• Activity
Look through the lines below and extract each one that contains "none".
»»
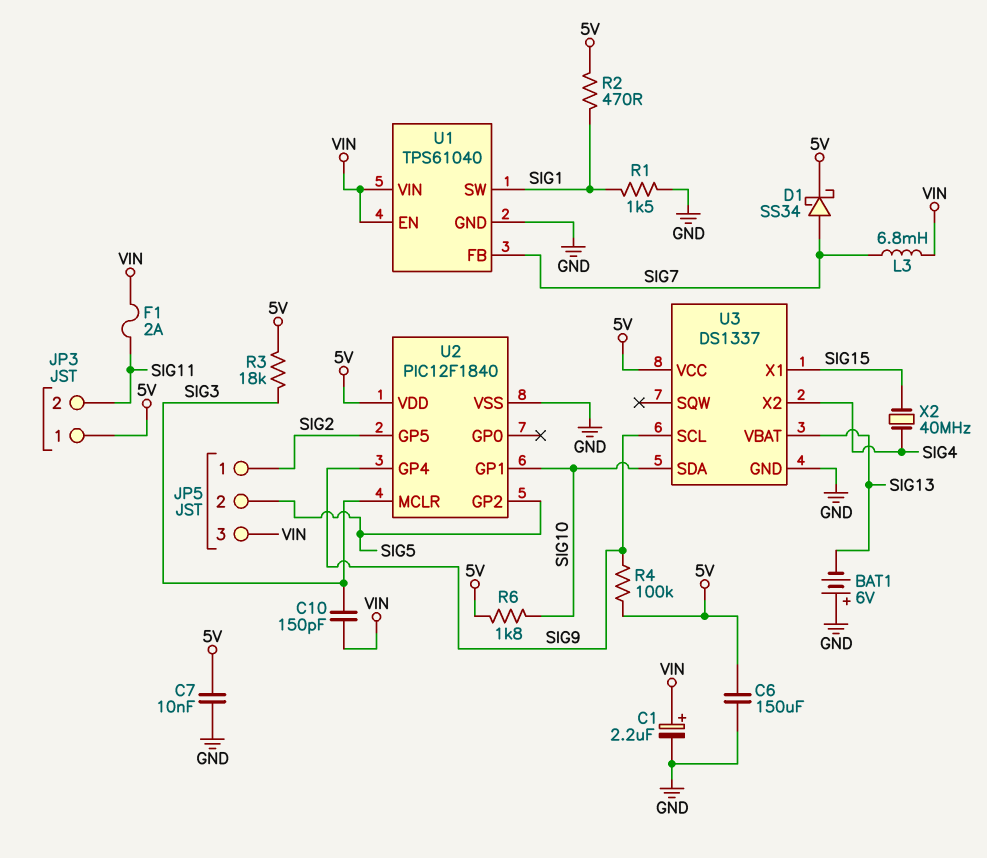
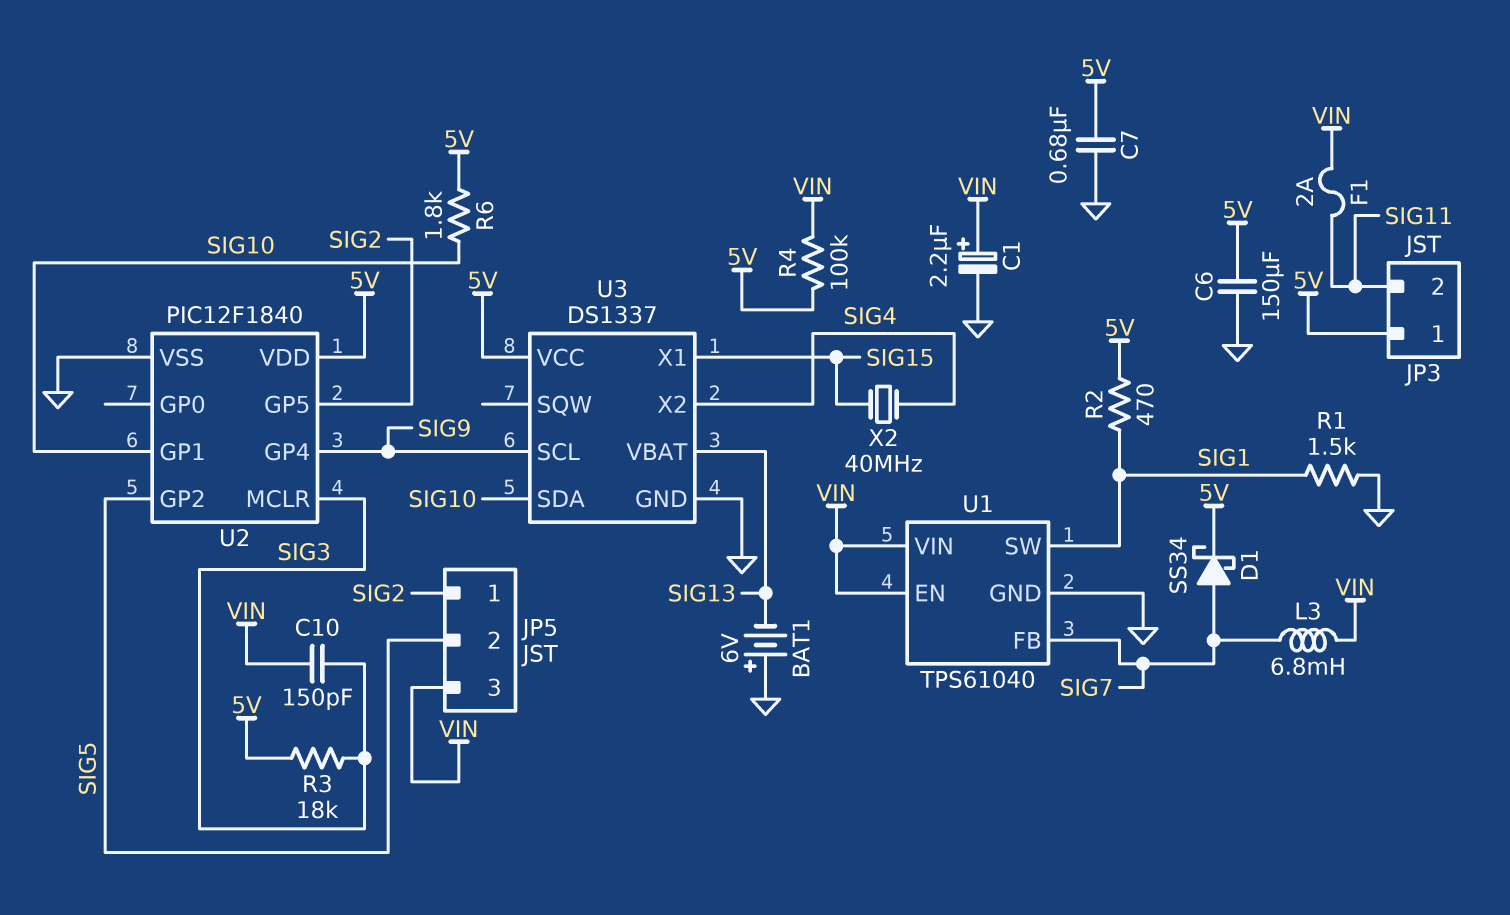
C7: 10nF (5V, GND) -> 680nF (5V, GND)
R4: 100k (5V, SIG9) -> 100k (5V, VIN)

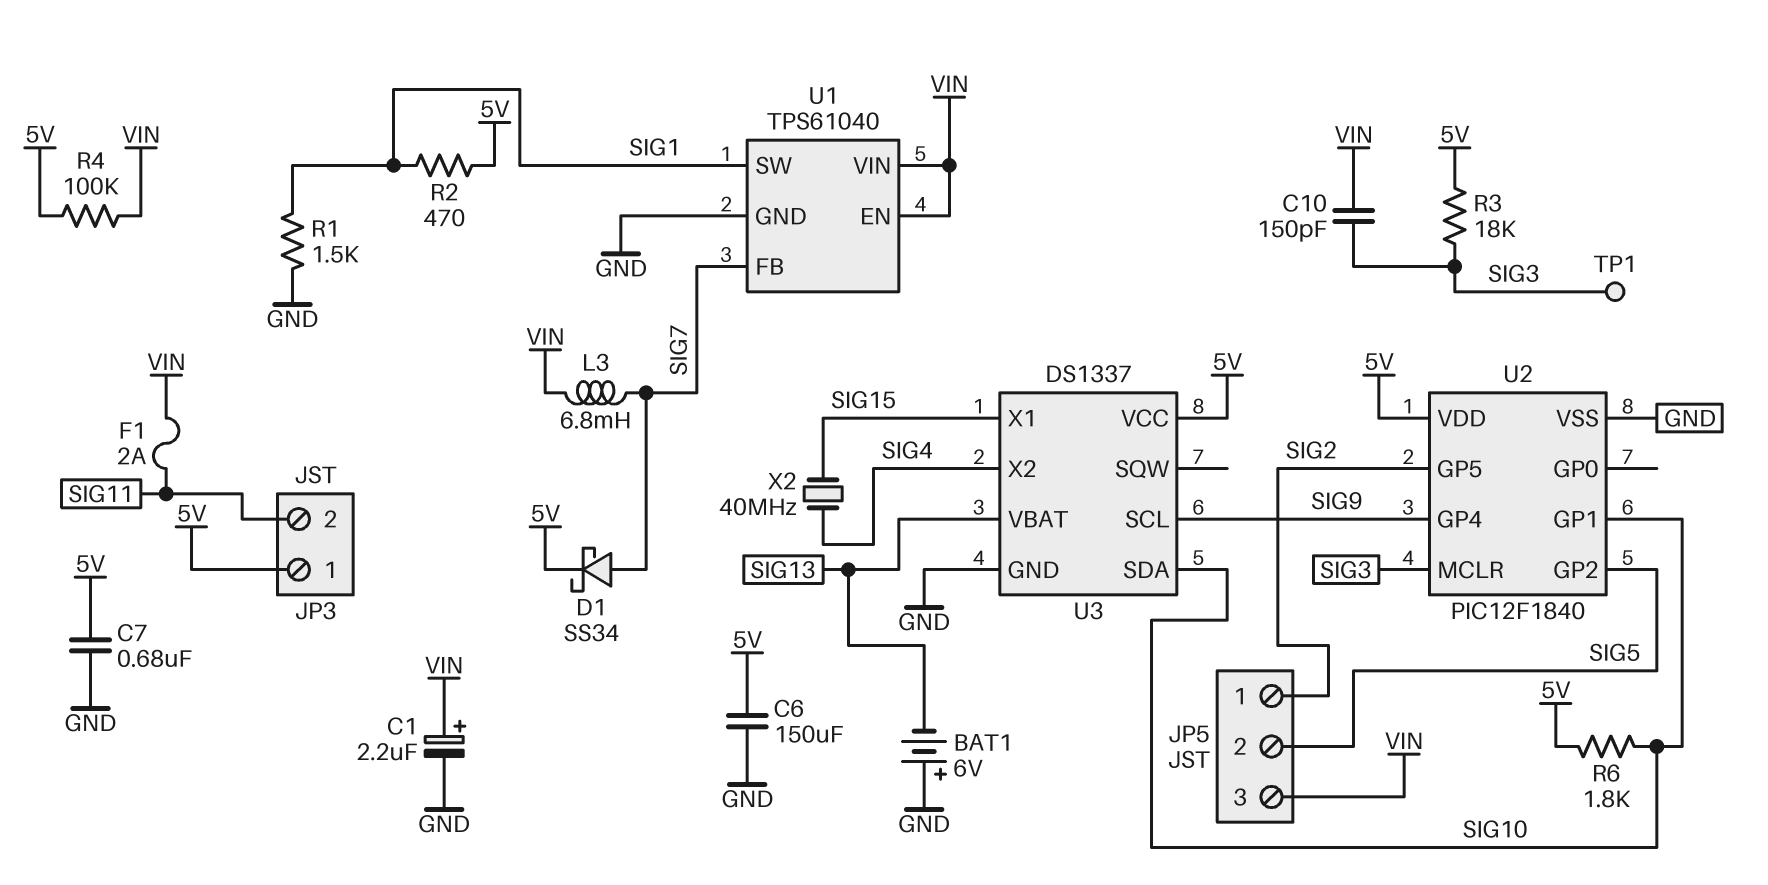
TP1: none -> test point (SIG3)

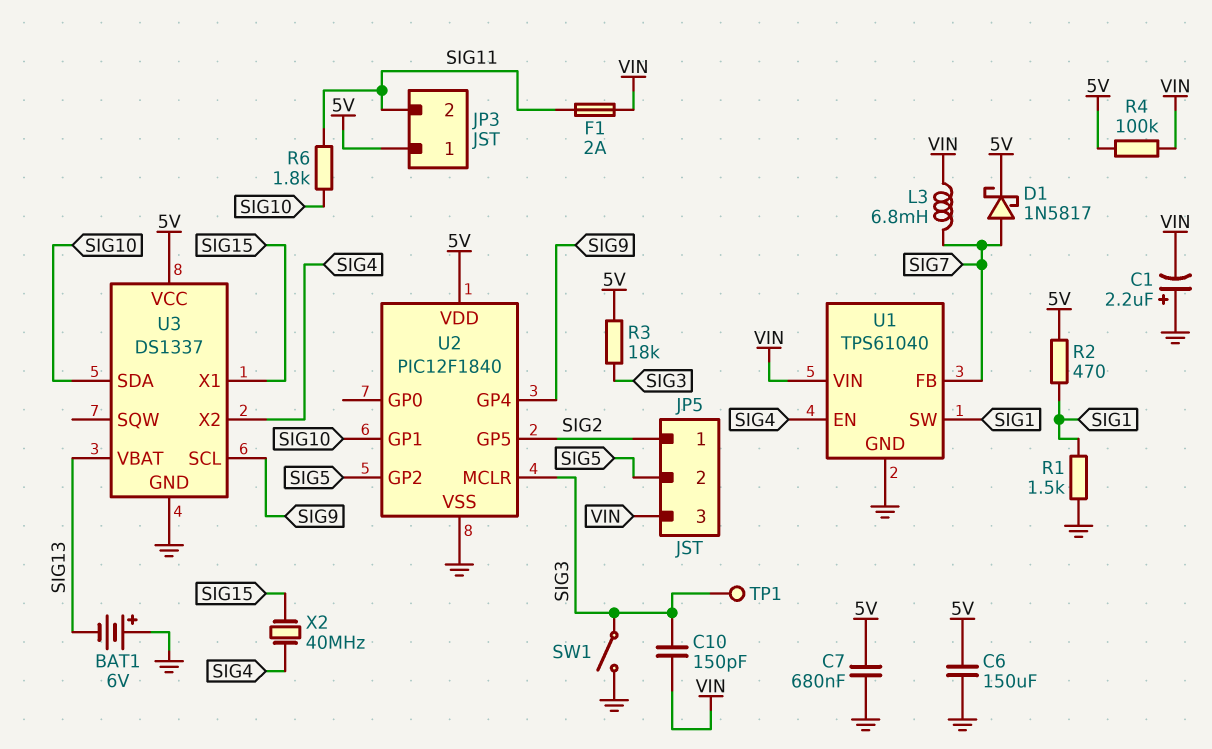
C1: 2.2uF (plus VIN, minus GND) -> 2.2uF (plus GND, minus VIN)
D1: schottky SS34 (A SIG7, K 5V) -> schottky 1N5817 (A SIG7, K 5V)
R6: 1.8k (5V, SIG10) -> 1.8k (SIG10, SIG11)
SW1: none -> switch (GND, SIG3)
U1 pin EN: VIN -> SIG4

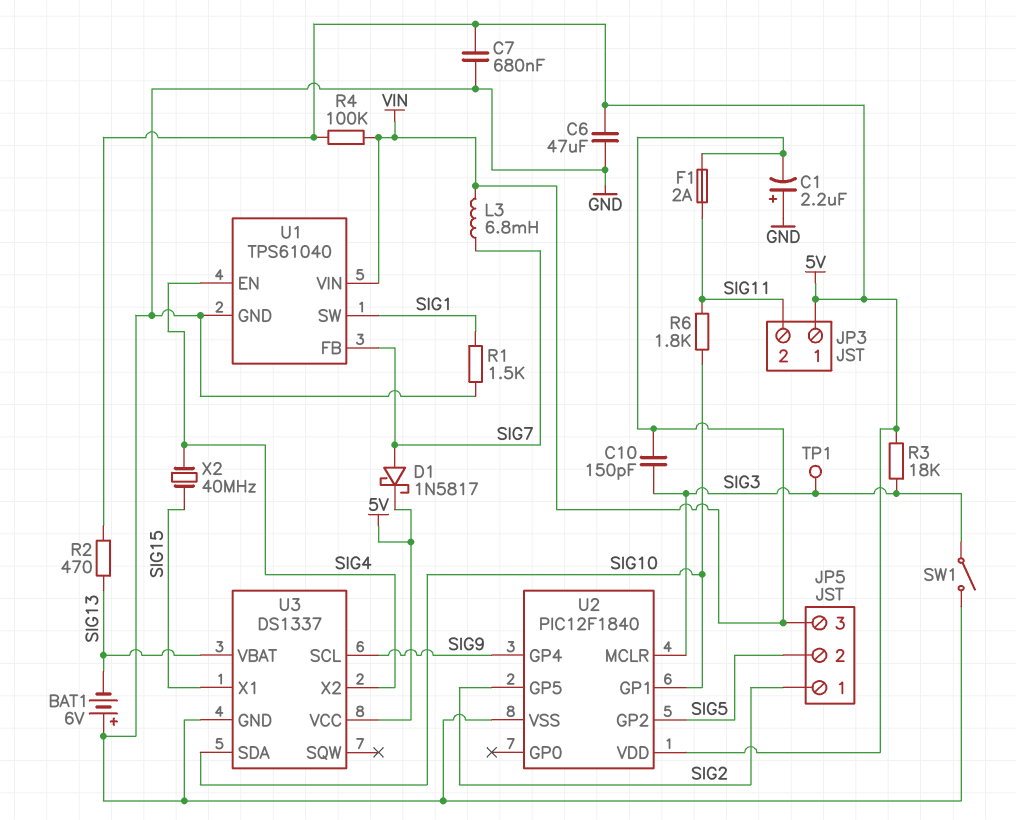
C6: 150uF (5V, GND) -> 47uF (5V, GND)
R2: 470 (5V, SIG1) -> 470 (5V, SIG13)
««
• Answer to this task
TP1: none -> test point (SIG3)
SW1: none -> switch (GND, SIG3)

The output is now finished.